#### DATA SECTION:
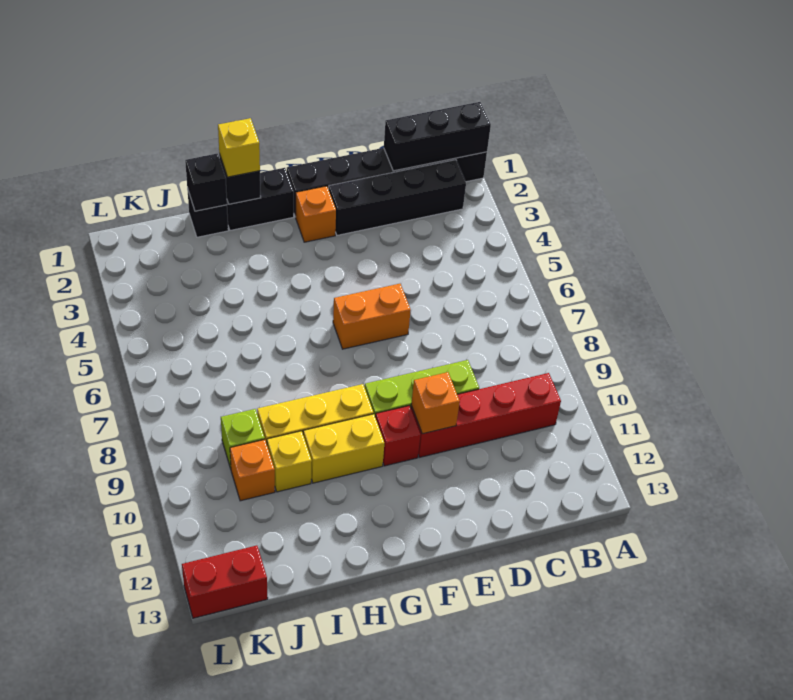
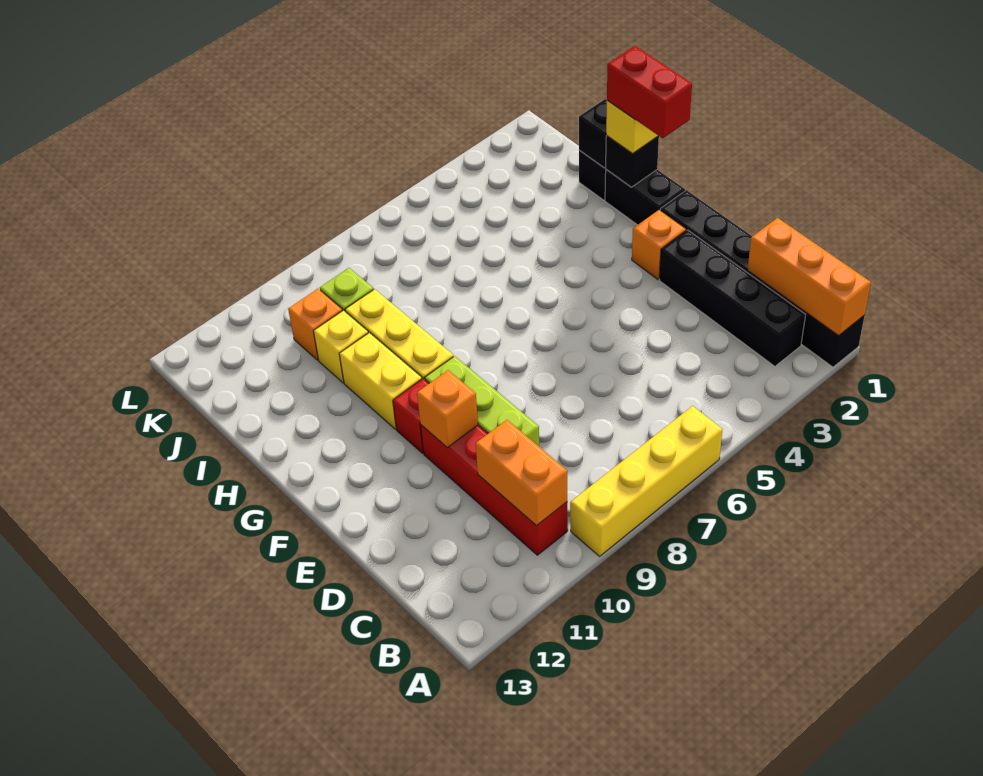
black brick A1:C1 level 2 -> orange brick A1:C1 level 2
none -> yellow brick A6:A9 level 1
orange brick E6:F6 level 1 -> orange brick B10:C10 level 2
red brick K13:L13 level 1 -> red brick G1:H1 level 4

#### EXERCISE:
Nothing but the lines from the one with "orange brick E6:F6" to the last line of the data should appear in the answer, each exactly as it stands.

#### REPLY TO THE EXERCISE:
orange brick E6:F6 level 1 -> orange brick B10:C10 level 2
red brick K13:L13 level 1 -> red brick G1:H1 level 4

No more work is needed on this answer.